+++ ENTRIES SHOWN +++

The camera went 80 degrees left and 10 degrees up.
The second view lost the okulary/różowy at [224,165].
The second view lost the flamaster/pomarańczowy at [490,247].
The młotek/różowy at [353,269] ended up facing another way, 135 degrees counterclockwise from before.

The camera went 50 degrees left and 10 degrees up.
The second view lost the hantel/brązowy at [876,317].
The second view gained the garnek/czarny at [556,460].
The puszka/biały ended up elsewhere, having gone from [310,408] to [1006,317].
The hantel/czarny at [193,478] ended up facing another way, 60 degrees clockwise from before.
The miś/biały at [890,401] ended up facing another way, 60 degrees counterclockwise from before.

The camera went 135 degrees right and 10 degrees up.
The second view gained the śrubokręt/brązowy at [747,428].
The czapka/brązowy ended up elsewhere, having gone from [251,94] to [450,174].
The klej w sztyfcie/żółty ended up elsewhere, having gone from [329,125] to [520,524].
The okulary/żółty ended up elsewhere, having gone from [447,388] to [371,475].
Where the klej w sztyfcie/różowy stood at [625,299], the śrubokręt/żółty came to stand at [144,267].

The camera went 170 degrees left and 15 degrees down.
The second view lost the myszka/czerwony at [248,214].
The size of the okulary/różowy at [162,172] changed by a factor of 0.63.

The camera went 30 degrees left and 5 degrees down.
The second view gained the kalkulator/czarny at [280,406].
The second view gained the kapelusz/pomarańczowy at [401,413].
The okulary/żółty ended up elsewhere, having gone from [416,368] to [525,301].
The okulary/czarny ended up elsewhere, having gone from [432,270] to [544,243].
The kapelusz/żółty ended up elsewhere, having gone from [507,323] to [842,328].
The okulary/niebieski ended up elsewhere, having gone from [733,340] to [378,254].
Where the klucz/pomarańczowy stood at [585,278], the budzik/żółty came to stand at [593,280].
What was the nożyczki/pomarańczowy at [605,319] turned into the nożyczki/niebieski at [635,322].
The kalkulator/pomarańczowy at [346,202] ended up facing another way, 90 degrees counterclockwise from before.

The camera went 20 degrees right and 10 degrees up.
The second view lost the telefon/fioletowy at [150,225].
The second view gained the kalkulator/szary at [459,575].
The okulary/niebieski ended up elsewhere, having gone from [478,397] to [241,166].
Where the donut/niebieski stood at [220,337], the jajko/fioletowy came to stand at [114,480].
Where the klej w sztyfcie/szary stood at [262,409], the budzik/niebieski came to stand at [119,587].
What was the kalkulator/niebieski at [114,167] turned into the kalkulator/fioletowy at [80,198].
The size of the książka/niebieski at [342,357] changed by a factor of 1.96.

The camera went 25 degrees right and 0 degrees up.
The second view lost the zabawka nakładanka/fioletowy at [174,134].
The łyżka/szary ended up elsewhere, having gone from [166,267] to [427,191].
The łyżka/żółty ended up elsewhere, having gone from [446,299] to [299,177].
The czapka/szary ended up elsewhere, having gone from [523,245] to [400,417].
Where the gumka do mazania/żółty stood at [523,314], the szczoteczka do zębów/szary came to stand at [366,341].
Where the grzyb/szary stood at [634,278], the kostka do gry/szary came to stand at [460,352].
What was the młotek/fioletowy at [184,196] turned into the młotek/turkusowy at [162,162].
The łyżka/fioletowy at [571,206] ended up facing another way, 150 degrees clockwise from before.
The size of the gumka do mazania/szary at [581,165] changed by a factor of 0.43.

+++

### [WHAT YOU ARE ASKED TO DO]
Set down, from the entries above, exactly the lines from the one with "The młotek/różowy at" up to and including the one with "The second view gained the garnek/czarny", and no other lines.

### [ANSWER AREA]
The młotek/różowy at [353,269] ended up facing another way, 135 degrees counterclockwise from before.

The camera went 50 degrees left and 10 degrees up.
The second view lost the hantel/brązowy at [876,317].
The second view gained the garnek/czarny at [556,460].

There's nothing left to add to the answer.